# Records for the task

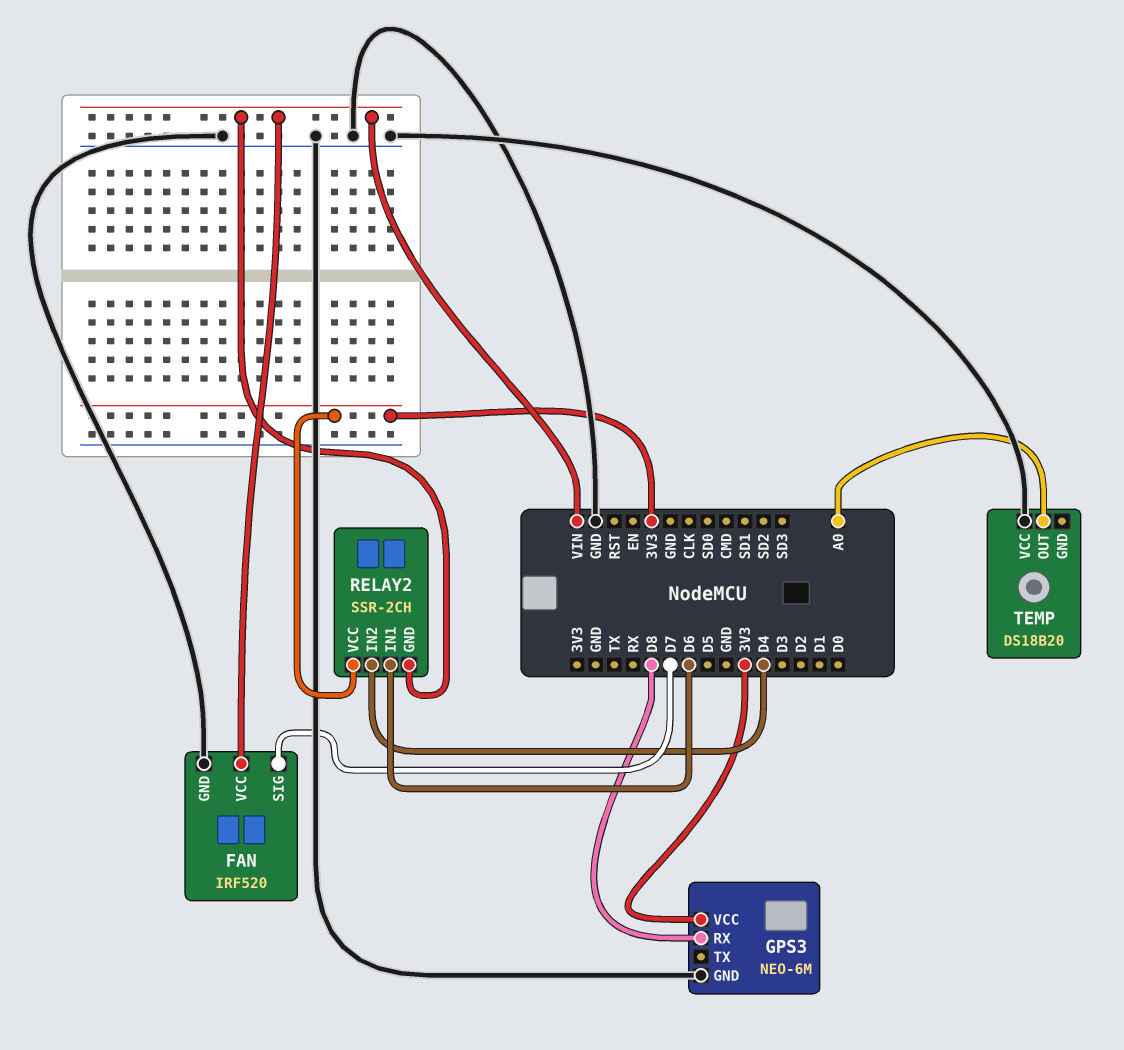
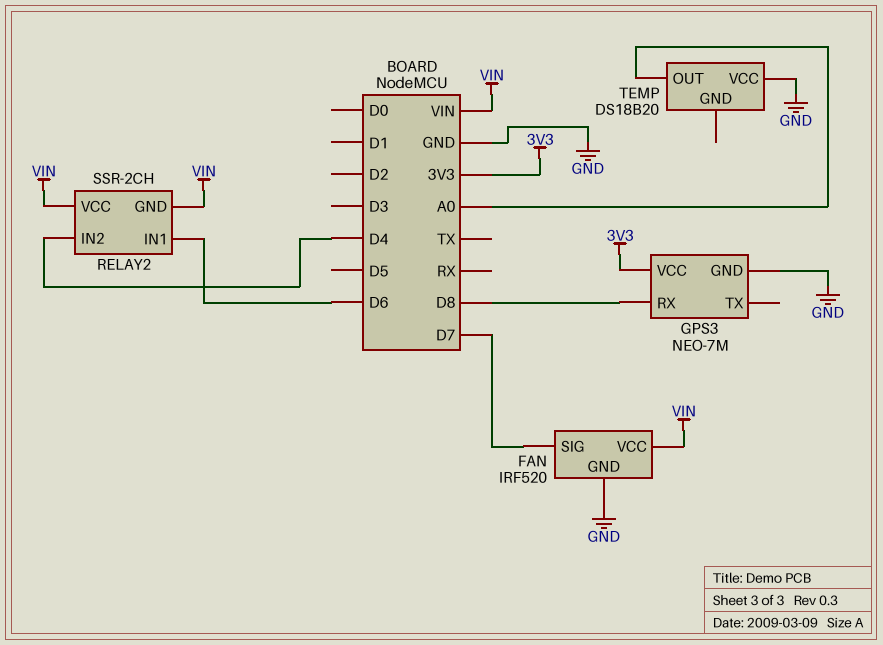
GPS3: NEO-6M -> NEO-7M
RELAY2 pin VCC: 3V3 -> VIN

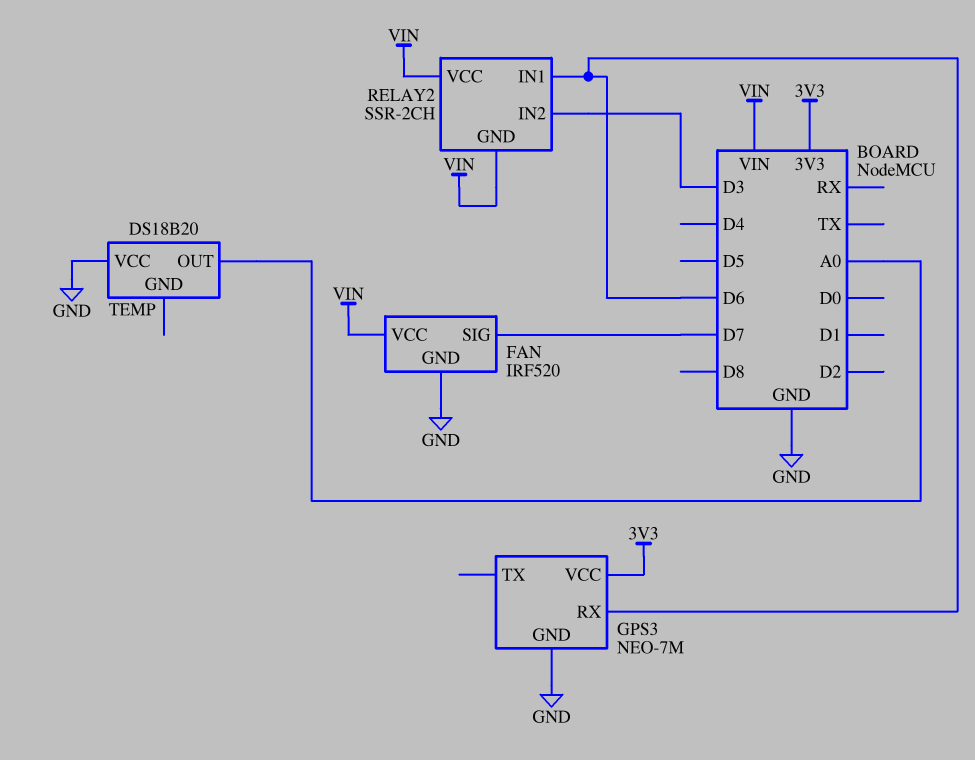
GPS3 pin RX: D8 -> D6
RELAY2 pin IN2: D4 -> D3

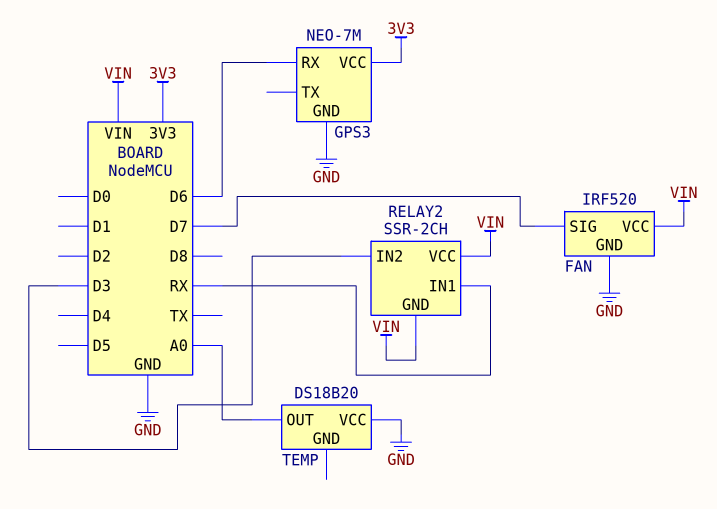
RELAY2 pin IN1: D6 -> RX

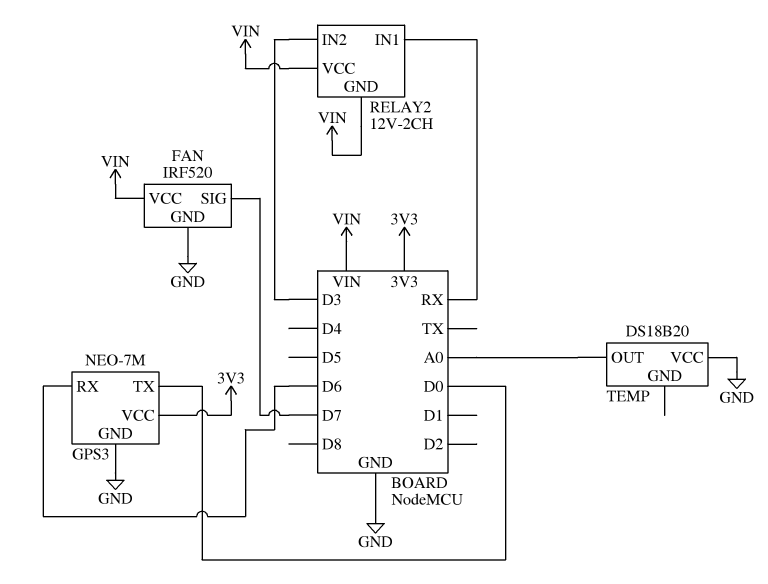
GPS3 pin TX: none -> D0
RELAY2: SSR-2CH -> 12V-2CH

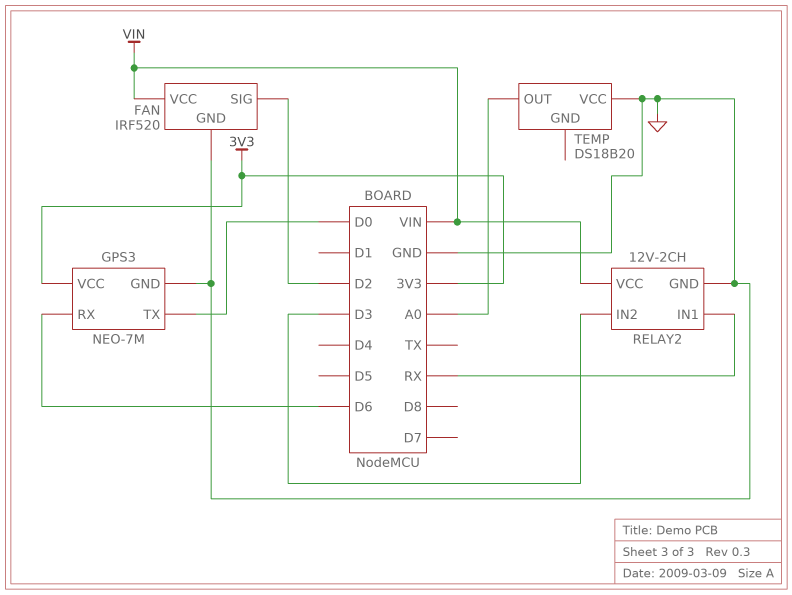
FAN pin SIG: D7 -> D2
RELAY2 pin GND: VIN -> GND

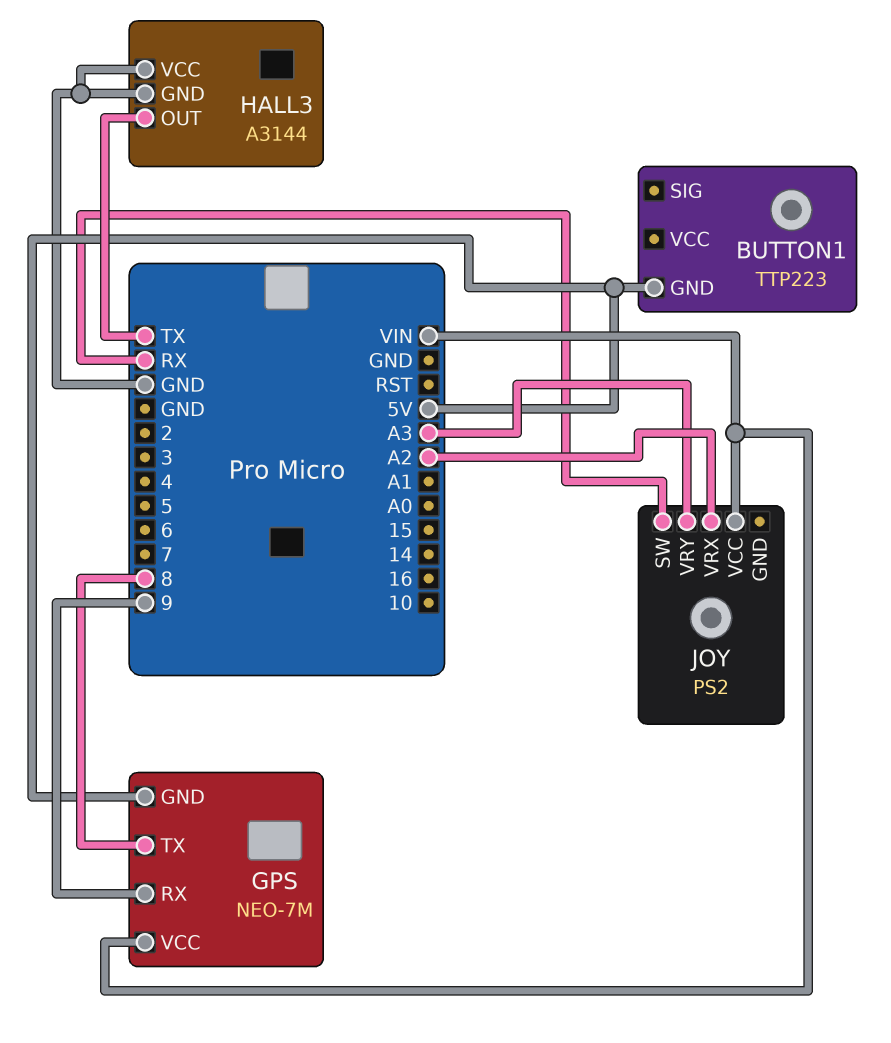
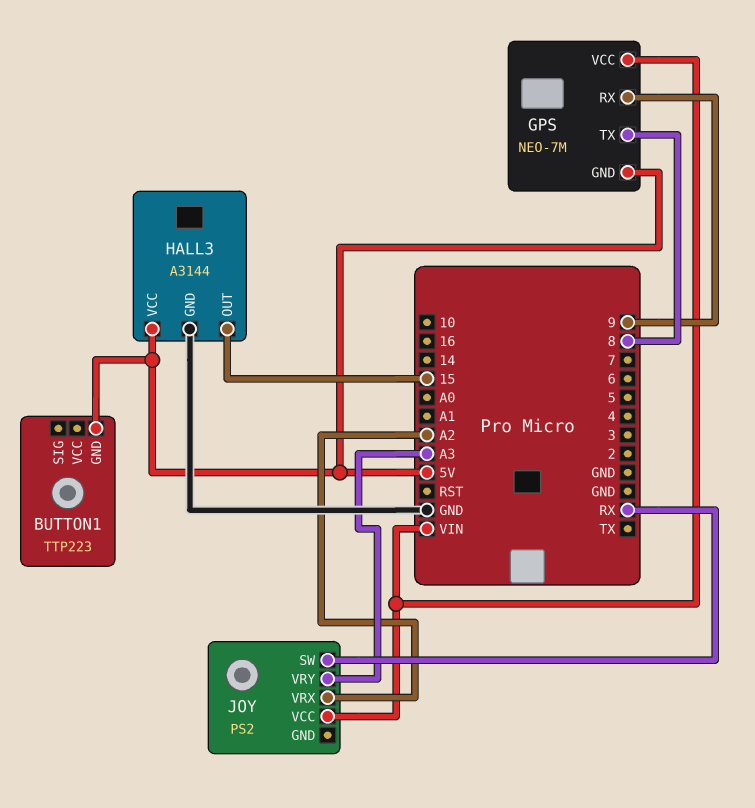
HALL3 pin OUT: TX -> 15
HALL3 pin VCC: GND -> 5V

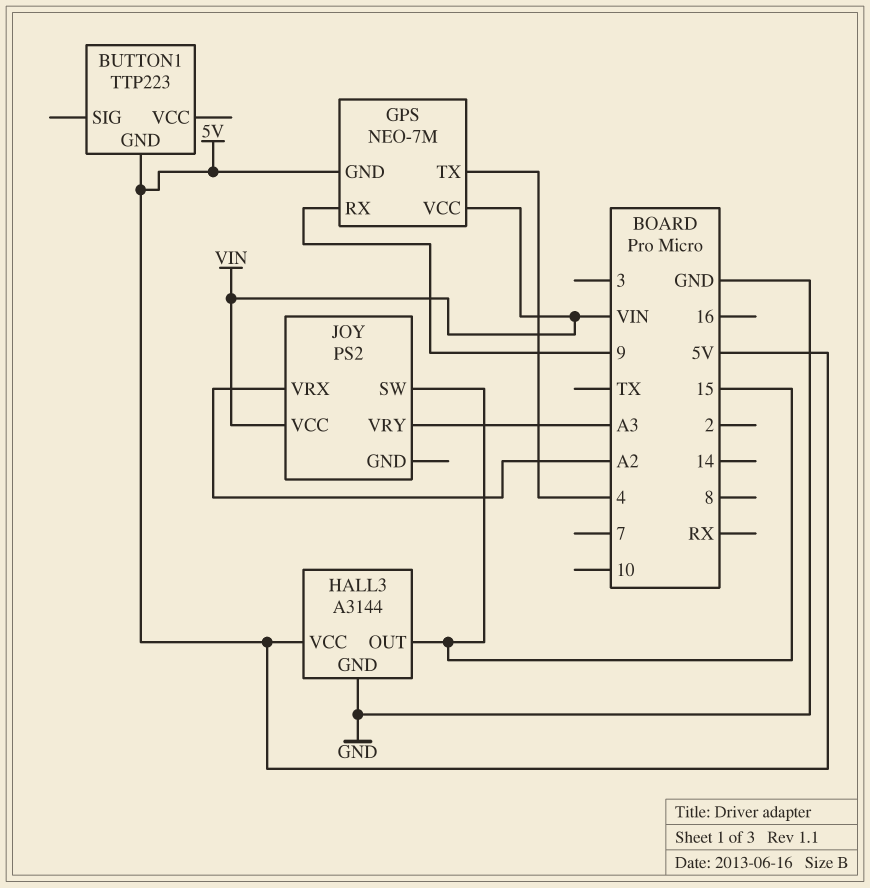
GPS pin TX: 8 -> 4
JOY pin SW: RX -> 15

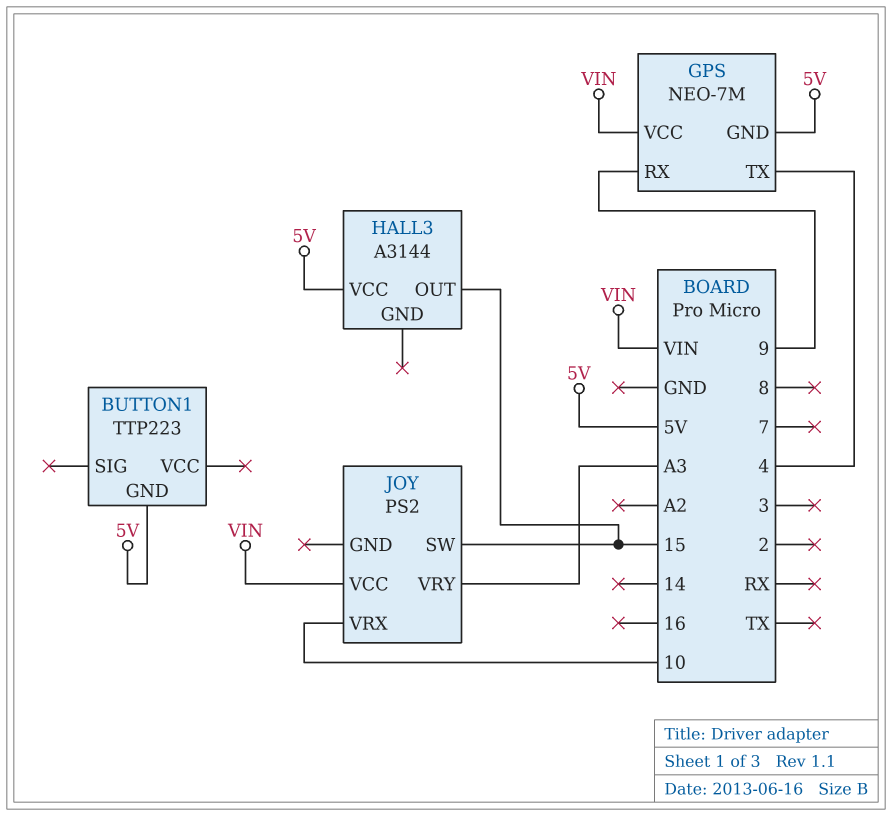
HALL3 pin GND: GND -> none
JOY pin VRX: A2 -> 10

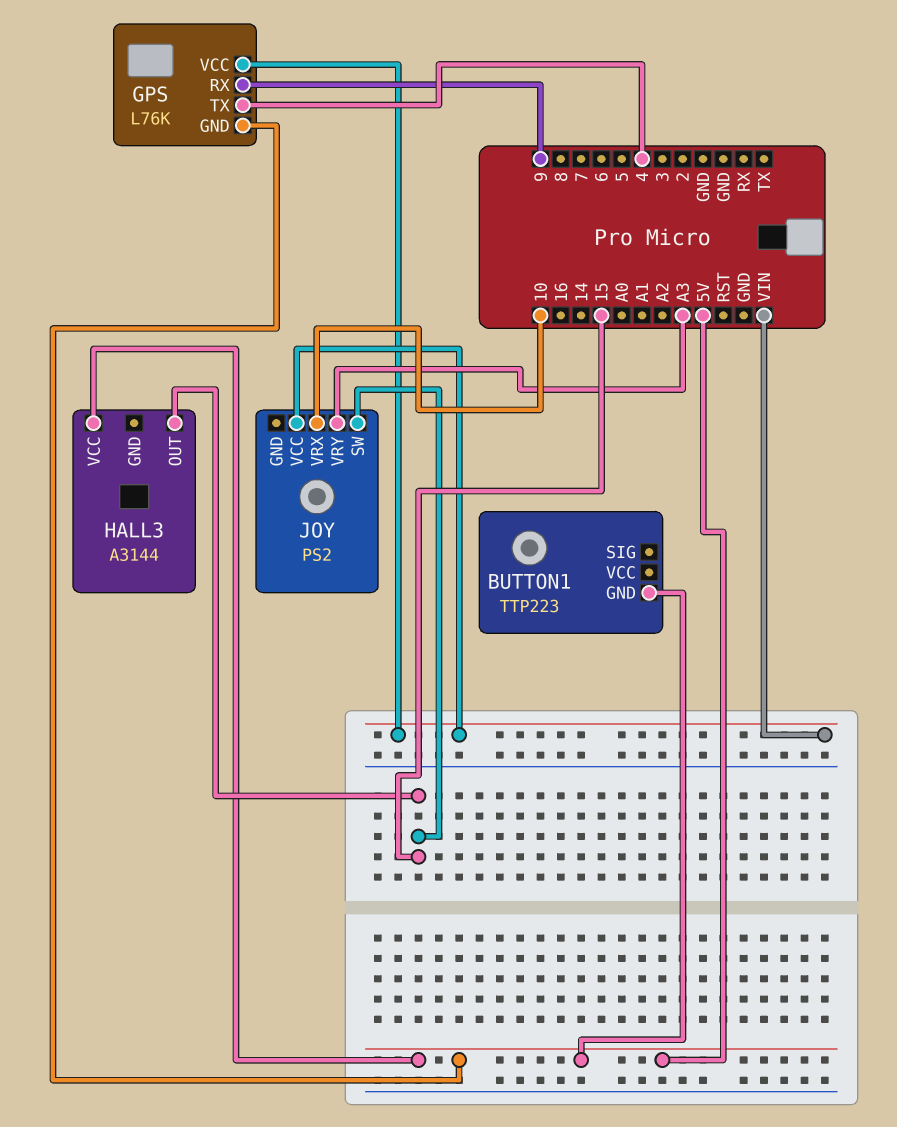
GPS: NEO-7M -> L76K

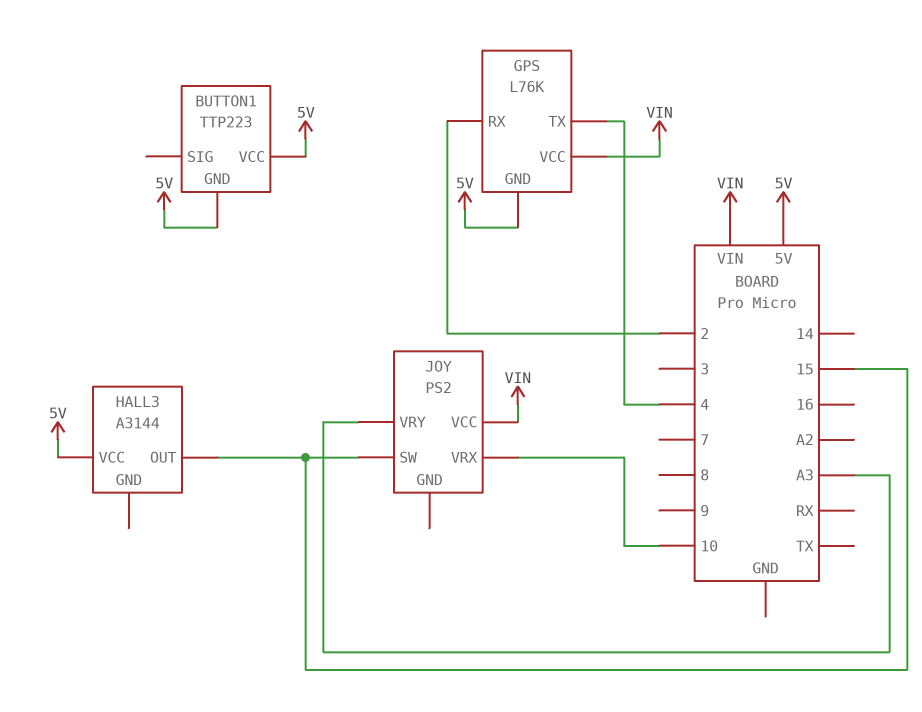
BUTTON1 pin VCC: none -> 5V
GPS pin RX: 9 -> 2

# Task goal
Your task is to copy exactly the lines from the line containing "RELAY2 pin IN1: D6 -> RX" through the final line of the listing above and to omit every picture.

# Exercise solution
RELAY2 pin IN1: D6 -> RX

GPS3 pin TX: none -> D0
RELAY2: SSR-2CH -> 12V-2CH

FAN pin SIG: D7 -> D2
RELAY2 pin GND: VIN -> GND

HALL3 pin OUT: TX -> 15
HALL3 pin VCC: GND -> 5V

GPS pin TX: 8 -> 4
JOY pin SW: RX -> 15

HALL3 pin GND: GND -> none
JOY pin VRX: A2 -> 10

GPS: NEO-7M -> L76K

BUTTON1 pin VCC: none -> 5V
GPS pin RX: 9 -> 2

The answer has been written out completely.